_Task objective_
Only the lines from the one with "gray line: (84, 174) -> (88, 165), moved" to the end of the data below should be given again, exactly as written.

_Material to process_
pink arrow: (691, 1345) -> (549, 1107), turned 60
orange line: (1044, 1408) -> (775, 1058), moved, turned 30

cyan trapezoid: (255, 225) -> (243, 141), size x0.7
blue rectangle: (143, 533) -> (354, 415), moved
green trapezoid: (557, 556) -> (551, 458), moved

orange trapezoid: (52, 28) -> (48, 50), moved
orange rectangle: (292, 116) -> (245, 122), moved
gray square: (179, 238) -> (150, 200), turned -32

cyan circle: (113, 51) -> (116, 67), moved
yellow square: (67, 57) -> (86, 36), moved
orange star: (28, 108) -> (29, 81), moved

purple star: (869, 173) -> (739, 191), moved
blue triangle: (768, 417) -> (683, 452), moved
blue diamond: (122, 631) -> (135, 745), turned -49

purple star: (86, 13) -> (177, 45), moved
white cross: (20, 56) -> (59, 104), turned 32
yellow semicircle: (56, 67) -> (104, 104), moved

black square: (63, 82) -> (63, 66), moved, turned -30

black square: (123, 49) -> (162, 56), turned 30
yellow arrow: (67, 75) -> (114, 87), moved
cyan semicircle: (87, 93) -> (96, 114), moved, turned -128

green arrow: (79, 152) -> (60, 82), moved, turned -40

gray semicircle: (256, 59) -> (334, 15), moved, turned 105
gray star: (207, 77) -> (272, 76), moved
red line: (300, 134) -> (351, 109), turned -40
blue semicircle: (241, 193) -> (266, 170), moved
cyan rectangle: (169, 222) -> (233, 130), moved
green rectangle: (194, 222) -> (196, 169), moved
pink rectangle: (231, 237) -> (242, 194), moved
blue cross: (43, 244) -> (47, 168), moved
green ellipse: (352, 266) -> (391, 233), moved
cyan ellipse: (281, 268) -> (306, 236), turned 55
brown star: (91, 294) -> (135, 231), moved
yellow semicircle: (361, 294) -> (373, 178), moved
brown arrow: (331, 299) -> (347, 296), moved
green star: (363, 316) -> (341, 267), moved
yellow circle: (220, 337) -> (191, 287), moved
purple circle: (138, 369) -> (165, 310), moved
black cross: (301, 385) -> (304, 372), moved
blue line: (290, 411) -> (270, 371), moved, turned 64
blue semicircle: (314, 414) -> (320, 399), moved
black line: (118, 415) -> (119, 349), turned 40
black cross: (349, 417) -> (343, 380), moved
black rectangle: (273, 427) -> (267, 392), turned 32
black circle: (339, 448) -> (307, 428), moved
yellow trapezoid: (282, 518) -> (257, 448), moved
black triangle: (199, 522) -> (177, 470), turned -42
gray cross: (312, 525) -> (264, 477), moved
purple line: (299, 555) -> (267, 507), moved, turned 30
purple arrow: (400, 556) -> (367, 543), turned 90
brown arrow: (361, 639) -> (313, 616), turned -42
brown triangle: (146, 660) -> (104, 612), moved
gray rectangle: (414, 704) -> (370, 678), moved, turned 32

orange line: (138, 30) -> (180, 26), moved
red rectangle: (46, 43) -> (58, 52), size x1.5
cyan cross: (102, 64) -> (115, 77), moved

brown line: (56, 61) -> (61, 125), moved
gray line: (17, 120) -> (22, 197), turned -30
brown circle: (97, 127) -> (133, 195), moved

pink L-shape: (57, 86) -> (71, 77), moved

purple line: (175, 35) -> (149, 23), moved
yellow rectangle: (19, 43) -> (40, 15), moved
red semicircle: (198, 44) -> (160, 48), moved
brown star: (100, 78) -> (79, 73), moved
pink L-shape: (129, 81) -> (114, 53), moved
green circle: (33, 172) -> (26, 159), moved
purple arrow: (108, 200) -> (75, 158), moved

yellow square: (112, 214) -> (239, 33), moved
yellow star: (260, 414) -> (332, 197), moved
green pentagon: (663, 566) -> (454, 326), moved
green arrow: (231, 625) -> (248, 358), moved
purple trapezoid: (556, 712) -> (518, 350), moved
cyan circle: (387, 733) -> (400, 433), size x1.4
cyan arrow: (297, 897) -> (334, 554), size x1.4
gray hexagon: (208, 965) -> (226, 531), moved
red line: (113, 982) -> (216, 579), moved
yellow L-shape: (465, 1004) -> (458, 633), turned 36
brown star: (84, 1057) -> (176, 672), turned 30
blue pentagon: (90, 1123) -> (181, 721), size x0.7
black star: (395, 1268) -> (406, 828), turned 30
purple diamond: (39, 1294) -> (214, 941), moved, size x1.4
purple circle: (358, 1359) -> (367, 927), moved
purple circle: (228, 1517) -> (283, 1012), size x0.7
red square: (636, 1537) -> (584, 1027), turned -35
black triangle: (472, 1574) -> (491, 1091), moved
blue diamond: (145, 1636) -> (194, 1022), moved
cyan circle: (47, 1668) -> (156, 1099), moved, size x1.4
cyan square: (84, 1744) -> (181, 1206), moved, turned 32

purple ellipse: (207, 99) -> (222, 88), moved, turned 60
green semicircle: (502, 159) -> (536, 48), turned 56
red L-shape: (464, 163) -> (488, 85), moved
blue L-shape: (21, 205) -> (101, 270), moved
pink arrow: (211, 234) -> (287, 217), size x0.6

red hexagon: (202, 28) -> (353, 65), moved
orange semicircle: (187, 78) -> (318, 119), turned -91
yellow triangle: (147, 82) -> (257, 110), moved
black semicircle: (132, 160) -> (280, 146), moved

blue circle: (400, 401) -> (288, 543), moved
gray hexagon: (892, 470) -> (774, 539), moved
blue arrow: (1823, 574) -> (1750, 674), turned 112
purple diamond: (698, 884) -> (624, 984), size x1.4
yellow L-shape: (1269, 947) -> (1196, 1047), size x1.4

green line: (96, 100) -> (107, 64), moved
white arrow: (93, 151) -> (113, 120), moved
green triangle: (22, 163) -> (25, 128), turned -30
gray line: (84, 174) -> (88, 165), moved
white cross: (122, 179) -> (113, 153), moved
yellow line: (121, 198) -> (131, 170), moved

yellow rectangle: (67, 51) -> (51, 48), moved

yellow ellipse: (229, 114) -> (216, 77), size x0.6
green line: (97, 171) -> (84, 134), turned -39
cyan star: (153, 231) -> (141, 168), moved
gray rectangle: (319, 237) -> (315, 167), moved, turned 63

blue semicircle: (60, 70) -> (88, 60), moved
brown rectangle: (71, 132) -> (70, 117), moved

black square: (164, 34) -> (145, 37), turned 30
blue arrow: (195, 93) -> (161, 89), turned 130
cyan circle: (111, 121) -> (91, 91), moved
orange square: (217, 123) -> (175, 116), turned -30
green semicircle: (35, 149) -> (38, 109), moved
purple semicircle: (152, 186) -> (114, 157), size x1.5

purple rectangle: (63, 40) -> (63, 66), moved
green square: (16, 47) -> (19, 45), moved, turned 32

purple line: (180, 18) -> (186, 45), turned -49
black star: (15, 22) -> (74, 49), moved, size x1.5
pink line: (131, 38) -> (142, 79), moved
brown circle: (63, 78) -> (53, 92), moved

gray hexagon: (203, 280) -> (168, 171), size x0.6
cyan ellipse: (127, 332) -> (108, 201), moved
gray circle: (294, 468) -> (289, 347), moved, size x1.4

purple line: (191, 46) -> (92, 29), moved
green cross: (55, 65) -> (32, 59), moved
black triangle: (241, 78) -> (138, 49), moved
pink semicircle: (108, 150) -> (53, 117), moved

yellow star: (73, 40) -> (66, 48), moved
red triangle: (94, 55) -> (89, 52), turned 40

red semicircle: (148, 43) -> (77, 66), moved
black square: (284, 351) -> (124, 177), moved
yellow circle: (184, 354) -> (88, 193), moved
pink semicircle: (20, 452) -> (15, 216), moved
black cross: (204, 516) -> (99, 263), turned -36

_Output of the exercise_
gray line: (84, 174) -> (88, 165), moved
white cross: (122, 179) -> (113, 153), moved
yellow line: (121, 198) -> (131, 170), moved

yellow rectangle: (67, 51) -> (51, 48), moved

yellow ellipse: (229, 114) -> (216, 77), size x0.6
green line: (97, 171) -> (84, 134), turned -39
cyan star: (153, 231) -> (141, 168), moved
gray rectangle: (319, 237) -> (315, 167), moved, turned 63

blue semicircle: (60, 70) -> (88, 60), moved
brown rectangle: (71, 132) -> (70, 117), moved

black square: (164, 34) -> (145, 37), turned 30
blue arrow: (195, 93) -> (161, 89), turned 130
cyan circle: (111, 121) -> (91, 91), moved
orange square: (217, 123) -> (175, 116), turned -30
green semicircle: (35, 149) -> (38, 109), moved
purple semicircle: (152, 186) -> (114, 157), size x1.5

purple rectangle: (63, 40) -> (63, 66), moved
green square: (16, 47) -> (19, 45), moved, turned 32

purple line: (180, 18) -> (186, 45), turned -49
black star: (15, 22) -> (74, 49), moved, size x1.5
pink line: (131, 38) -> (142, 79), moved
brown circle: (63, 78) -> (53, 92), moved

gray hexagon: (203, 280) -> (168, 171), size x0.6
cyan ellipse: (127, 332) -> (108, 201), moved
gray circle: (294, 468) -> (289, 347), moved, size x1.4

purple line: (191, 46) -> (92, 29), moved
green cross: (55, 65) -> (32, 59), moved
black triangle: (241, 78) -> (138, 49), moved
pink semicircle: (108, 150) -> (53, 117), moved

yellow star: (73, 40) -> (66, 48), moved
red triangle: (94, 55) -> (89, 52), turned 40

red semicircle: (148, 43) -> (77, 66), moved
black square: (284, 351) -> (124, 177), moved
yellow circle: (184, 354) -> (88, 193), moved
pink semicircle: (20, 452) -> (15, 216), moved
black cross: (204, 516) -> (99, 263), turned -36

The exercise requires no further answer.